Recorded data
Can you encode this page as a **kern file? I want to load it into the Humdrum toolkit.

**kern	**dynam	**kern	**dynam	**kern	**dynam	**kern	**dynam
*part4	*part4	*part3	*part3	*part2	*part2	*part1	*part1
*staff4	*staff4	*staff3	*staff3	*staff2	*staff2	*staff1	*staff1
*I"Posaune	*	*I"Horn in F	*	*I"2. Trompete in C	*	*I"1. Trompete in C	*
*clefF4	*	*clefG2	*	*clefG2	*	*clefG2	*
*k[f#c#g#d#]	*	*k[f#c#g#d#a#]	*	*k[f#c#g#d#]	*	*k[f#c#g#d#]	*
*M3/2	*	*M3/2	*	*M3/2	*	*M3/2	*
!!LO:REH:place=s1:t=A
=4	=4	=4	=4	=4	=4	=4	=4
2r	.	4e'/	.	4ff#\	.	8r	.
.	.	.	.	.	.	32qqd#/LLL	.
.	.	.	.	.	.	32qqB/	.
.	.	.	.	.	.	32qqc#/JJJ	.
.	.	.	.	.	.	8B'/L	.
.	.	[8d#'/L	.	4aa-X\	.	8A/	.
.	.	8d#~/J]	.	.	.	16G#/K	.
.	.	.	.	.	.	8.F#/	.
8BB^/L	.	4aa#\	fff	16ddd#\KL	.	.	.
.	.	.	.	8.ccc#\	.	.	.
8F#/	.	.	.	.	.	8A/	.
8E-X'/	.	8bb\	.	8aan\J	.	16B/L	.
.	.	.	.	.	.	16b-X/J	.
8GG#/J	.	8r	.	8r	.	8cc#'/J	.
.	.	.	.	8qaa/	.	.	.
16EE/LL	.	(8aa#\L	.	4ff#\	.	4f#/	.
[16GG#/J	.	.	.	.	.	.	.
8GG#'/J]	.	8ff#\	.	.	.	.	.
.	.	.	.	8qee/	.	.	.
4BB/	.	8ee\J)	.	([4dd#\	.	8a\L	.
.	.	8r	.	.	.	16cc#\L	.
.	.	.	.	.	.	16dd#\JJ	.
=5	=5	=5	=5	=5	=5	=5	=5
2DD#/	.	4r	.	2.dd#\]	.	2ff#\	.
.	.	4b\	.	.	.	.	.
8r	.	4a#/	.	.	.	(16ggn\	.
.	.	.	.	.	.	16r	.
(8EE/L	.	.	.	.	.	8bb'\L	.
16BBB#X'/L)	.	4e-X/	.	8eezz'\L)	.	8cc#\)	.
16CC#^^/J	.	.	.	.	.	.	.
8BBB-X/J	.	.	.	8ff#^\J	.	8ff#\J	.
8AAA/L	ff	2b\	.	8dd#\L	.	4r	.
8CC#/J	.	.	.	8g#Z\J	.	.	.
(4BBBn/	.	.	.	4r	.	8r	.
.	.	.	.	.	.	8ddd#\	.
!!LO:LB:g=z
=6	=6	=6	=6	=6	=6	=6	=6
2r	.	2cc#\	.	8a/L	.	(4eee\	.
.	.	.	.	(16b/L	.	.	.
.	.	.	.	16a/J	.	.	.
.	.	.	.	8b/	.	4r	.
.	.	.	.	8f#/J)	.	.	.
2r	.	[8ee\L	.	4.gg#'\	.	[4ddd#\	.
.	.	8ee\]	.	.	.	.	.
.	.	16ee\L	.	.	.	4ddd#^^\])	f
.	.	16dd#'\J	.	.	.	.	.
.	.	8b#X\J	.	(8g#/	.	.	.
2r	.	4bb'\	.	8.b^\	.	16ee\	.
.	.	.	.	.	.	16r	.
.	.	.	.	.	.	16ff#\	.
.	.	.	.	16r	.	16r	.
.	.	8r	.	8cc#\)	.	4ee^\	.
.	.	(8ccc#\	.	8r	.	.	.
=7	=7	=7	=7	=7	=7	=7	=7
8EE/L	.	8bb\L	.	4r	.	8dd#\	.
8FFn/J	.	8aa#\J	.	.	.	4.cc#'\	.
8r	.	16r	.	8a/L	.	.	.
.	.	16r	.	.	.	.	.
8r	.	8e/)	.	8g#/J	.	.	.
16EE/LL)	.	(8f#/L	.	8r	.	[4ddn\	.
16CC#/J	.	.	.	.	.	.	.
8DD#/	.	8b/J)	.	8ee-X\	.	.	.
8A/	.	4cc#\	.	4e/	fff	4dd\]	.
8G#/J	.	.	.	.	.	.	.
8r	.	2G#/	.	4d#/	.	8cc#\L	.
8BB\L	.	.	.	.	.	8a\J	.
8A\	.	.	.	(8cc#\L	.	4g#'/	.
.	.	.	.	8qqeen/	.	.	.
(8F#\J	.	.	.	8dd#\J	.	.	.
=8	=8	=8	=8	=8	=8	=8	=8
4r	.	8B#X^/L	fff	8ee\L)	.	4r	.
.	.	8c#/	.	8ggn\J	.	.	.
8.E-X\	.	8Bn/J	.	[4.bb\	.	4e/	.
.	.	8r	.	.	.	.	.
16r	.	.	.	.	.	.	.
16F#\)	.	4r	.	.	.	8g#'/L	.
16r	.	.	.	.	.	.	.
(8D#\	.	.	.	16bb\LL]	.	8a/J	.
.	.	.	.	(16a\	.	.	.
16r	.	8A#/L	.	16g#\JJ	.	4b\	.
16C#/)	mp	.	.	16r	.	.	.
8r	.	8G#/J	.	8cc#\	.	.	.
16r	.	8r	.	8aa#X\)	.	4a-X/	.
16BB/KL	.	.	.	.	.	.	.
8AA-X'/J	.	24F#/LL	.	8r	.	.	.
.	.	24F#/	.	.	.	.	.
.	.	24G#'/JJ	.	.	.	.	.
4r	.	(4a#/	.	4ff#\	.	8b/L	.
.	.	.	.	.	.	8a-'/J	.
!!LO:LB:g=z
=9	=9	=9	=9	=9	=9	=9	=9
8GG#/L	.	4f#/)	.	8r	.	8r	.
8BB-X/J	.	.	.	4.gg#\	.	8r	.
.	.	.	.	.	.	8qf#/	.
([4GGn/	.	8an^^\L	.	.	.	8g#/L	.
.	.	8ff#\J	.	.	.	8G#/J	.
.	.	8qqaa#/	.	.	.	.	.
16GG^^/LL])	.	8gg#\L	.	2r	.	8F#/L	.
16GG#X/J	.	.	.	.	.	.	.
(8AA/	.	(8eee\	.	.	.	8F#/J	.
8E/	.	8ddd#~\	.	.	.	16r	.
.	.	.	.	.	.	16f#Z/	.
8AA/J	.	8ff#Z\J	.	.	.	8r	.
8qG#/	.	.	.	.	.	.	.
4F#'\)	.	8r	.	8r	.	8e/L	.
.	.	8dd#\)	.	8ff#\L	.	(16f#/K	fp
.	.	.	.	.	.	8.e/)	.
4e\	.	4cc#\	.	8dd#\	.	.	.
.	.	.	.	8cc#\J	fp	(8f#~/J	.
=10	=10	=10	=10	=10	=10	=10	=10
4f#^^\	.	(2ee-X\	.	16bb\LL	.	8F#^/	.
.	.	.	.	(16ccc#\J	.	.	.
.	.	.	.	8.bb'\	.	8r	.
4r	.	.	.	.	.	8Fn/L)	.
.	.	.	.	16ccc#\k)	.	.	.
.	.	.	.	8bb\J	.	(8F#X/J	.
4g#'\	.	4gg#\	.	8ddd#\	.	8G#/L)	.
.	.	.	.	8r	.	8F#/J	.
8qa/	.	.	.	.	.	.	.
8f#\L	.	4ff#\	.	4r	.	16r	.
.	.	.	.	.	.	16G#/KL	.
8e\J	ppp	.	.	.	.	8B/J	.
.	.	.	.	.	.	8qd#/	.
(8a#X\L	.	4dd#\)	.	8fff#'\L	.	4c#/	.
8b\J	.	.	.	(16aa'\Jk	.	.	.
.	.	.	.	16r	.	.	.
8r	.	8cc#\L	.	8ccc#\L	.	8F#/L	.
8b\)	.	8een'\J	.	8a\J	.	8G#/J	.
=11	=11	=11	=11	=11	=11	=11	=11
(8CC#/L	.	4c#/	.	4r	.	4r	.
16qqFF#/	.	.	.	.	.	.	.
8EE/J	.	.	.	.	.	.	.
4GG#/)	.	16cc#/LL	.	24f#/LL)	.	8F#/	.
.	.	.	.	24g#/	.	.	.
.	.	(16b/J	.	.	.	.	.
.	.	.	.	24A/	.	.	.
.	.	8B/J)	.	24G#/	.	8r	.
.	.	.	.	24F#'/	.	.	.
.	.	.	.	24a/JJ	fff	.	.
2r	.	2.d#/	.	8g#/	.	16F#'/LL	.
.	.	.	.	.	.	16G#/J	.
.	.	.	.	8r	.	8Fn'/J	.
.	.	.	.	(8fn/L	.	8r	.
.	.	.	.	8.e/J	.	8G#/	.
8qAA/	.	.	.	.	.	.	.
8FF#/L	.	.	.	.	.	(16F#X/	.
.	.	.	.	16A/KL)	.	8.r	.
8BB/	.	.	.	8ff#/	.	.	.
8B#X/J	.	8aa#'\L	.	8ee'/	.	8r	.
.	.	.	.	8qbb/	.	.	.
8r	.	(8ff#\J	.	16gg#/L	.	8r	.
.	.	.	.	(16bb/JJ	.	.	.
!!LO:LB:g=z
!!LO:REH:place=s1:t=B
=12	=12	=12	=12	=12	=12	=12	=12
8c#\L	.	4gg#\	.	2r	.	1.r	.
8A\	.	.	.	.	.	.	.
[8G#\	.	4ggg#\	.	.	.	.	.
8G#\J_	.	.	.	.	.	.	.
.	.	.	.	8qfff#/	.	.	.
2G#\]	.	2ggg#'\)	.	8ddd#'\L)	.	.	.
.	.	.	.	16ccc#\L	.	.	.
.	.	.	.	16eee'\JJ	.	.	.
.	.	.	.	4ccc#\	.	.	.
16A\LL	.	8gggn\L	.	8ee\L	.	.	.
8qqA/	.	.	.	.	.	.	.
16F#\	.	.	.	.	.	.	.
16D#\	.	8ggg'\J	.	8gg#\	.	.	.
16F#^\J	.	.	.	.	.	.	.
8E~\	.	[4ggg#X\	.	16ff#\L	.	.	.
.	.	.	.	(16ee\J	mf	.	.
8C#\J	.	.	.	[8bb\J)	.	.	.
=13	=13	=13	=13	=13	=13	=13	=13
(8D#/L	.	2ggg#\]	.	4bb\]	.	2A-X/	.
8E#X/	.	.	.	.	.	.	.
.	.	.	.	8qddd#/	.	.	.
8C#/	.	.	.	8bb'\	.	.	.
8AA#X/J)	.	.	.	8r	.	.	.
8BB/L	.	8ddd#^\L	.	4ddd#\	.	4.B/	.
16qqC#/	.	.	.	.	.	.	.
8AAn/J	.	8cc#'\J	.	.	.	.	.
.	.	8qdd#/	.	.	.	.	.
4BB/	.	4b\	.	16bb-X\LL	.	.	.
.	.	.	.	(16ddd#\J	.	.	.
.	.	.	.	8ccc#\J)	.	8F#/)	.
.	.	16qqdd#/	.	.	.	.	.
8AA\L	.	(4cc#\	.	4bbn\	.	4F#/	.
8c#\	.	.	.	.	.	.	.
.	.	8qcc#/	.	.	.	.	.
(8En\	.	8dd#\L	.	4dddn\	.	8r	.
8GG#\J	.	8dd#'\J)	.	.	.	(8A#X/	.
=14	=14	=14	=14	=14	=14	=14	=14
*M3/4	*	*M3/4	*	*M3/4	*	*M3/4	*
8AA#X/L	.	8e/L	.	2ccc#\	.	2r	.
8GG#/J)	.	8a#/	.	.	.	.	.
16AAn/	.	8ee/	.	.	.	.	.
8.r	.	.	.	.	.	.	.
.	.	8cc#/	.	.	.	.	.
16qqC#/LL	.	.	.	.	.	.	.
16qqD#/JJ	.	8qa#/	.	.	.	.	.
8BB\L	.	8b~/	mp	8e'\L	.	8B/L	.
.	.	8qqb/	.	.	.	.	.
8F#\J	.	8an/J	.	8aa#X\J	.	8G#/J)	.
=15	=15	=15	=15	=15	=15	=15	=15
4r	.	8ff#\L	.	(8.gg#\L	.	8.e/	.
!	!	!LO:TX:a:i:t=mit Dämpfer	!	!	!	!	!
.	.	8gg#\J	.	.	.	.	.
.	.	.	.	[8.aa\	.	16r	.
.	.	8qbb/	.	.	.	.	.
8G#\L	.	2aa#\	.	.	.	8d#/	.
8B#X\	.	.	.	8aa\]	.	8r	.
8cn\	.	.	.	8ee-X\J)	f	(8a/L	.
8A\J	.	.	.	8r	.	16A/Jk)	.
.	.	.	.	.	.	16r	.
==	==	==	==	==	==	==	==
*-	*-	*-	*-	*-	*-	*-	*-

## DIRECTIONS FOR THIS TASK
Which rows of the recorded data above contain the string "kern"? Copy each of those rows in full.

## PROBLEM SOLUTION
Can you encode this page as a **kern file? I want to load it into the Humdrum toolkit.
**kern	**dynam	**kern	**dynam	**kern	**dynam	**kern	**dynam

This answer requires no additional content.